(Image segmentation polygon data)
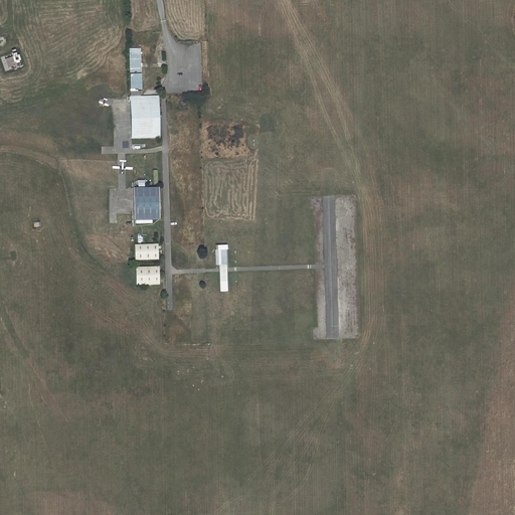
[(10,38),(0,37),(0,53),(10,53),(10,38)]
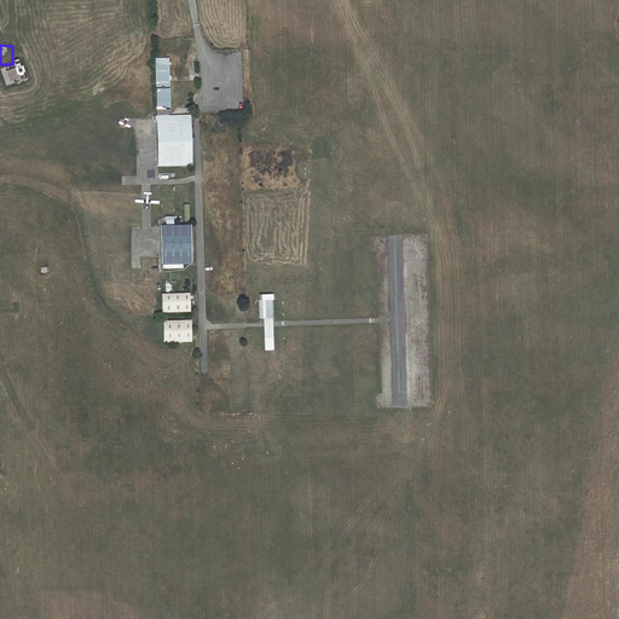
[(191,116),(168,116),(168,114),(168,111),(163,111),(163,109),(171,109),(169,79),(169,59),(156,61),(157,119),(155,123),(157,123),(158,167),(192,166),(191,116)]
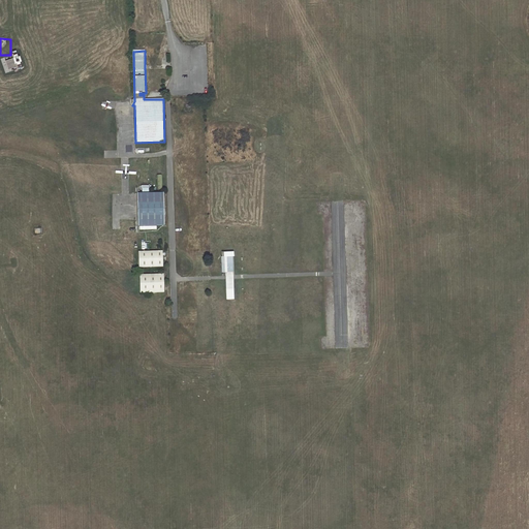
[(164,225),(165,224),(164,193),(137,193),(138,220),(138,225),(164,225)]
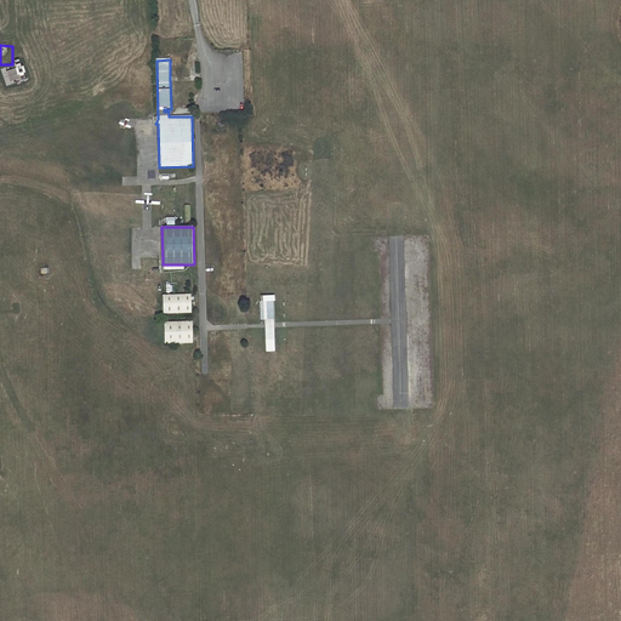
[(191,294),(163,295),(164,313),(192,312),(191,294)]
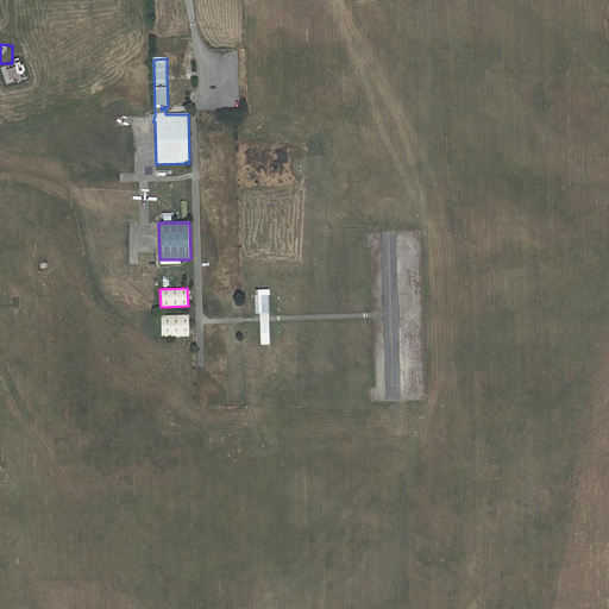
[(271,289),(256,289),(256,314),(261,314),(261,319),(261,346),(272,346),(271,319),(271,289)]
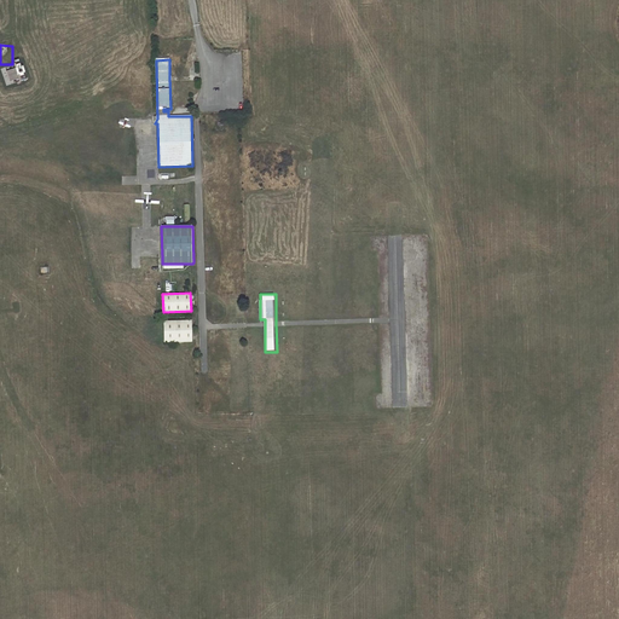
[(191,320),(163,322),(163,342),(192,341),(191,320)]
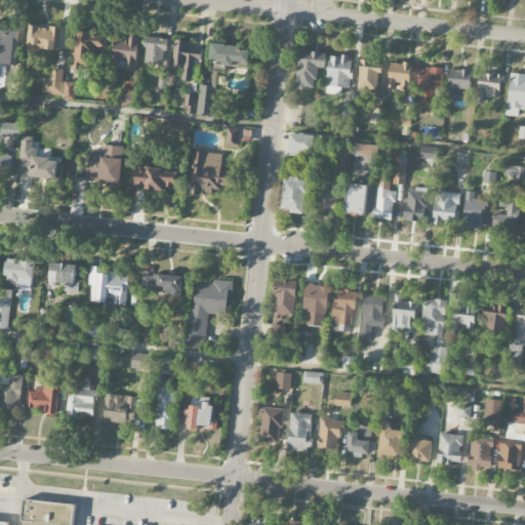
[(59,49),(61,28),(29,26),(28,48),(59,49)]
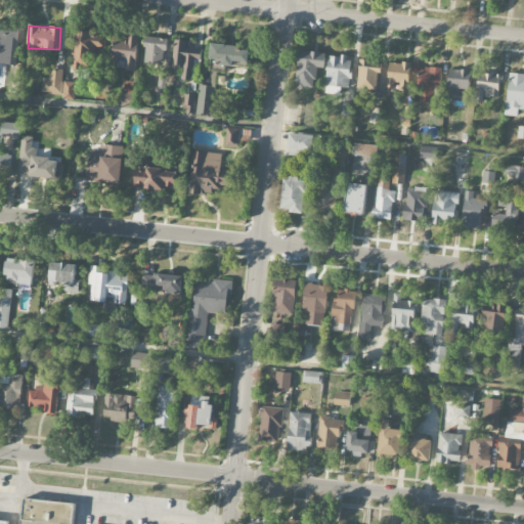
[(18,32),(0,30),(0,42),(0,50),(0,52),(5,53),(5,66),(16,67),(18,32)]
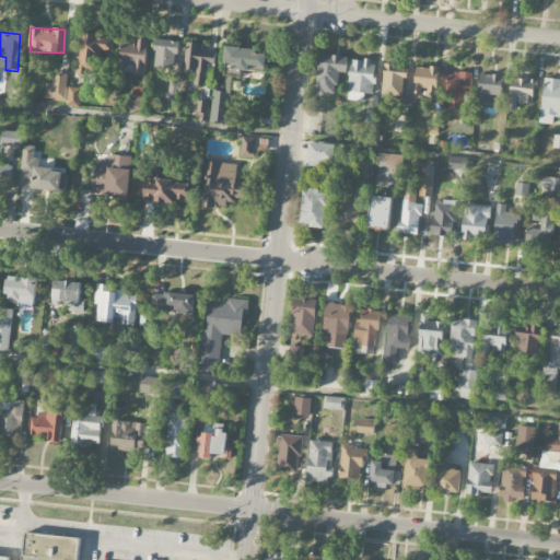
[(78,74),(100,76),(101,51),(112,53),(113,37),(80,36),(78,74)]
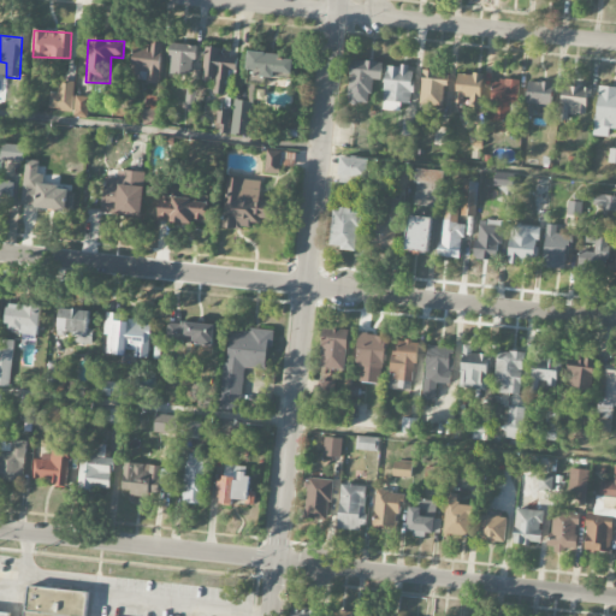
[(161,45),(136,42),(134,75),(147,76),(147,84),(159,84),(161,45)]
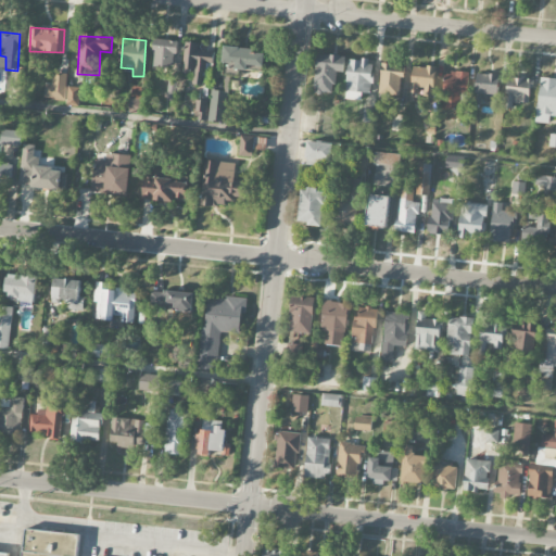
[(174,70),(176,41),(154,40),(152,67),(174,70)]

(Exercise directions): Going by the data above, the answer is exactly the lines from the one holding "[(191,320),(163,322),(163,342),(192,341),(191,320)]" to the one holding "[(78,74),(100,76),(101,51),(112,53),(113,37),(80,36),(78,74)]", both kept, with the pictures left out.

(Written response):
[(191,320),(163,322),(163,342),(192,341),(191,320)]
[(59,49),(61,28),(29,26),(28,48),(59,49)]
[(18,32),(0,30),(0,42),(0,50),(0,52),(5,53),(5,66),(16,67),(18,32)]
[(78,74),(100,76),(101,51),(112,53),(113,37),(80,36),(78,74)]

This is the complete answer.